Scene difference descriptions
▽
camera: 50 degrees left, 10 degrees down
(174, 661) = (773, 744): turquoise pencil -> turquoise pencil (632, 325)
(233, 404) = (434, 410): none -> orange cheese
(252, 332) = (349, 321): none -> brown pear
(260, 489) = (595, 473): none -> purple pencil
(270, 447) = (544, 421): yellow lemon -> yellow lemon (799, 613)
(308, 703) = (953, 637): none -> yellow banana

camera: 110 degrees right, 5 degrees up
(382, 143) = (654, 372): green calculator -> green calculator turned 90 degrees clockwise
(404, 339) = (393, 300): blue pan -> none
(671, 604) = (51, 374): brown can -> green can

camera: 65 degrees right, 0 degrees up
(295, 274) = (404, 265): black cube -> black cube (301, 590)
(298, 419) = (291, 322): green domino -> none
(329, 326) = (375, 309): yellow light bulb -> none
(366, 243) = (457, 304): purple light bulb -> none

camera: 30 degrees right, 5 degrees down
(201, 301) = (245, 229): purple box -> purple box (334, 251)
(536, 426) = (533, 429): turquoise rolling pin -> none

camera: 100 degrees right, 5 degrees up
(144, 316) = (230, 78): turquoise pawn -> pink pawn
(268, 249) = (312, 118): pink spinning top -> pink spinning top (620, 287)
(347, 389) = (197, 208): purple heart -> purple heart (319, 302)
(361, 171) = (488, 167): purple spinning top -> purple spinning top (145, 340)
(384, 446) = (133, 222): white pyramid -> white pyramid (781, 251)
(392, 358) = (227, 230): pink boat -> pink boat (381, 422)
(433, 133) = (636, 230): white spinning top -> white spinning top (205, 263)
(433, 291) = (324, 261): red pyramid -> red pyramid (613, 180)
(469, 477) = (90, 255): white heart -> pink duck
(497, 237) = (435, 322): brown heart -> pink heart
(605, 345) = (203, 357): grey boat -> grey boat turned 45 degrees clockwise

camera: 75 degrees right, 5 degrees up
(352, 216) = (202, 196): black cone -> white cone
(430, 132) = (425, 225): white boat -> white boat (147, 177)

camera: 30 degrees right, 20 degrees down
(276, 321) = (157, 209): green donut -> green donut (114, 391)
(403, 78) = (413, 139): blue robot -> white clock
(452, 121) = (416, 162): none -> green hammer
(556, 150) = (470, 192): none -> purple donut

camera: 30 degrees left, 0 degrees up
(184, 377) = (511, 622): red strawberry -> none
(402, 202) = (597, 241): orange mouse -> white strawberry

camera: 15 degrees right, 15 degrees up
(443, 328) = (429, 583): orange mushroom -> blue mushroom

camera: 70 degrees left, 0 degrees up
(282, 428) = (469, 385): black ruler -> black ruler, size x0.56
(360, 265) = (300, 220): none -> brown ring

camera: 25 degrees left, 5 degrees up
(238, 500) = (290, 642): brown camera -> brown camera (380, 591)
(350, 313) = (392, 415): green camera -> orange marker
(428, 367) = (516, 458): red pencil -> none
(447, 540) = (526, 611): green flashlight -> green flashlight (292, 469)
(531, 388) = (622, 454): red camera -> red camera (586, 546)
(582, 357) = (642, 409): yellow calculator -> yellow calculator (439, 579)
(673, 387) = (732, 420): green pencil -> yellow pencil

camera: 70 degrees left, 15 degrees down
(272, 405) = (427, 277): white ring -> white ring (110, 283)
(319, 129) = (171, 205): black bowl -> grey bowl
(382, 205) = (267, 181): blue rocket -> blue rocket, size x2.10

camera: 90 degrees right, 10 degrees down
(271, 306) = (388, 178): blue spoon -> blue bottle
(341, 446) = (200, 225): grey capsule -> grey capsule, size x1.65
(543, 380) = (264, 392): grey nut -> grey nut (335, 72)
△
§ **WORK REQUIRED**
Word for word, restate the lines of the data above that fall between the line holding "(252, 332) = (349, 321): none -> brown pear" and the line holding "(497, 237) = (435, 322): brown", inclusive, and no other lines.

§ **WRITTEN SOLUTION**
(252, 332) = (349, 321): none -> brown pear
(260, 489) = (595, 473): none -> purple pencil
(270, 447) = (544, 421): yellow lemon -> yellow lemon (799, 613)
(308, 703) = (953, 637): none -> yellow banana

camera: 110 degrees right, 5 degrees up
(382, 143) = (654, 372): green calculator -> green calculator turned 90 degrees clockwise
(404, 339) = (393, 300): blue pan -> none
(671, 604) = (51, 374): brown can -> green can

camera: 65 degrees right, 0 degrees up
(295, 274) = (404, 265): black cube -> black cube (301, 590)
(298, 419) = (291, 322): green domino -> none
(329, 326) = (375, 309): yellow light bulb -> none
(366, 243) = (457, 304): purple light bulb -> none

camera: 30 degrees right, 5 degrees down
(201, 301) = (245, 229): purple box -> purple box (334, 251)
(536, 426) = (533, 429): turquoise rolling pin -> none

camera: 100 degrees right, 5 degrees up
(144, 316) = (230, 78): turquoise pawn -> pink pawn
(268, 249) = (312, 118): pink spinning top -> pink spinning top (620, 287)
(347, 389) = (197, 208): purple heart -> purple heart (319, 302)
(361, 171) = (488, 167): purple spinning top -> purple spinning top (145, 340)
(384, 446) = (133, 222): white pyramid -> white pyramid (781, 251)
(392, 358) = (227, 230): pink boat -> pink boat (381, 422)
(433, 133) = (636, 230): white spinning top -> white spinning top (205, 263)
(433, 291) = (324, 261): red pyramid -> red pyramid (613, 180)
(469, 477) = (90, 255): white heart -> pink duck
(497, 237) = (435, 322): brown heart -> pink heart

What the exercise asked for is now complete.